[DIRECTIONS] Omit any pictures, and restate word for word only the lines from the one with "pink spoon: 4 -> 2" through the end of the data below.

____ SOURCE DATA

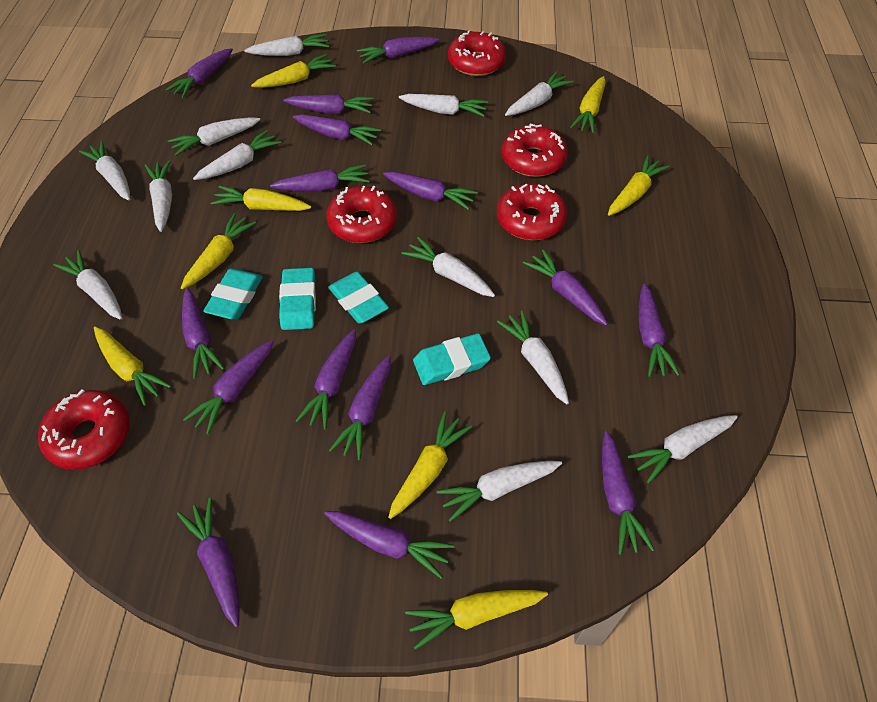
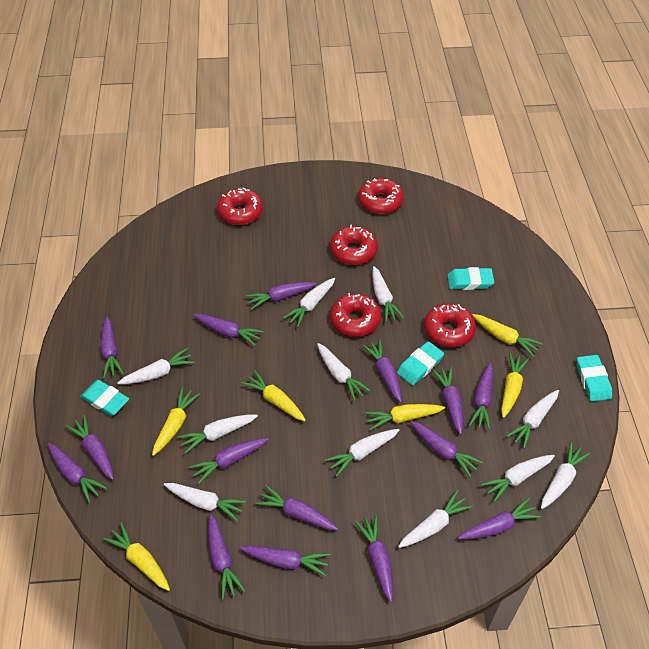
white carrot: 12 -> 11
yellow carrot: 8 -> 6

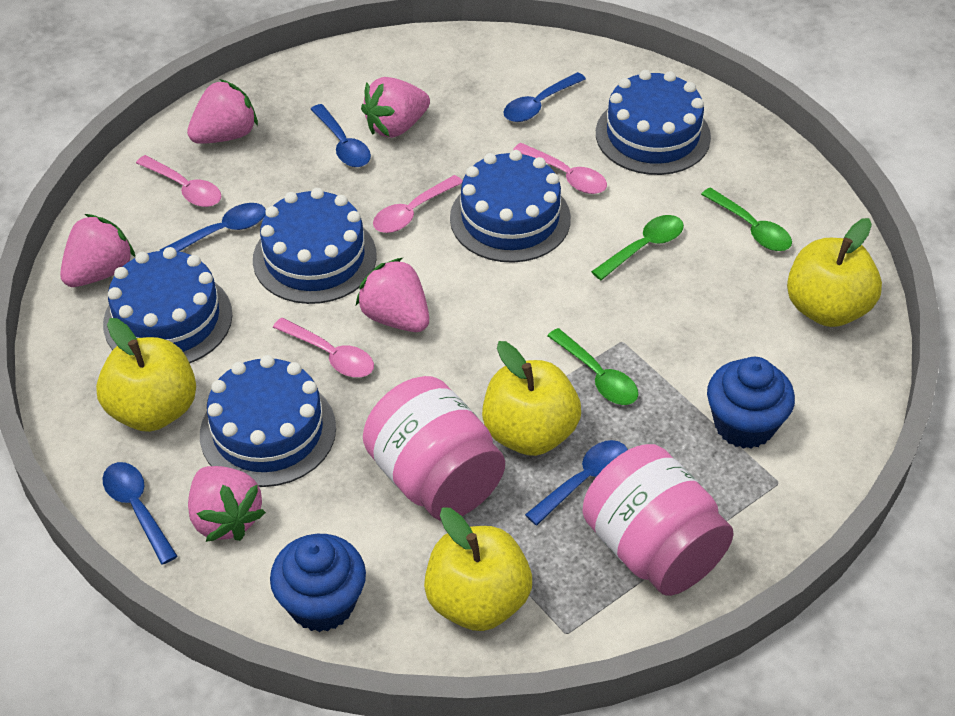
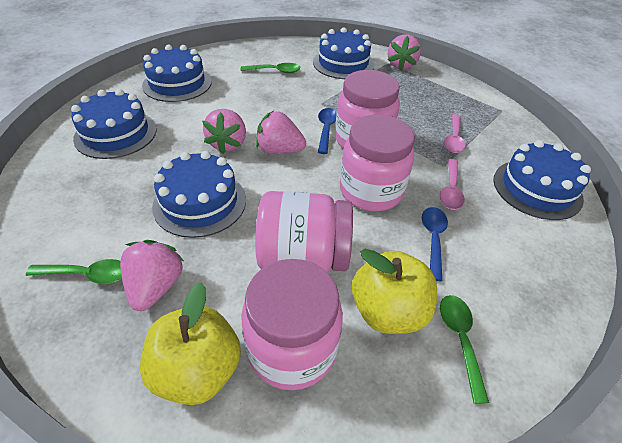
blue cupcake: 2 -> 0
blue spoon: 5 -> 2
pink jar: 2 -> 4
pink spoon: 4 -> 2
pink strawberry: 5 -> 4
yellow apple: 4 -> 2

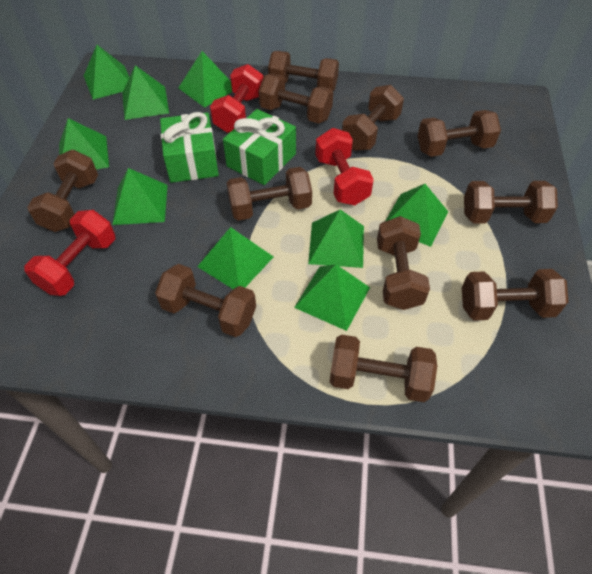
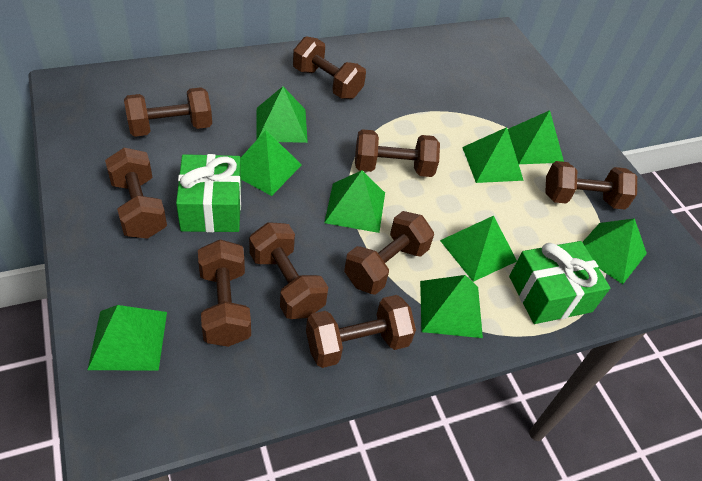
brown dumbbell: 11 -> 9
red dumbbell: 3 -> 0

________

[ANSWER FOR THIS EXERCISE]
pink spoon: 4 -> 2
pink strawberry: 5 -> 4
yellow apple: 4 -> 2

brown dumbbell: 11 -> 9
red dumbbell: 3 -> 0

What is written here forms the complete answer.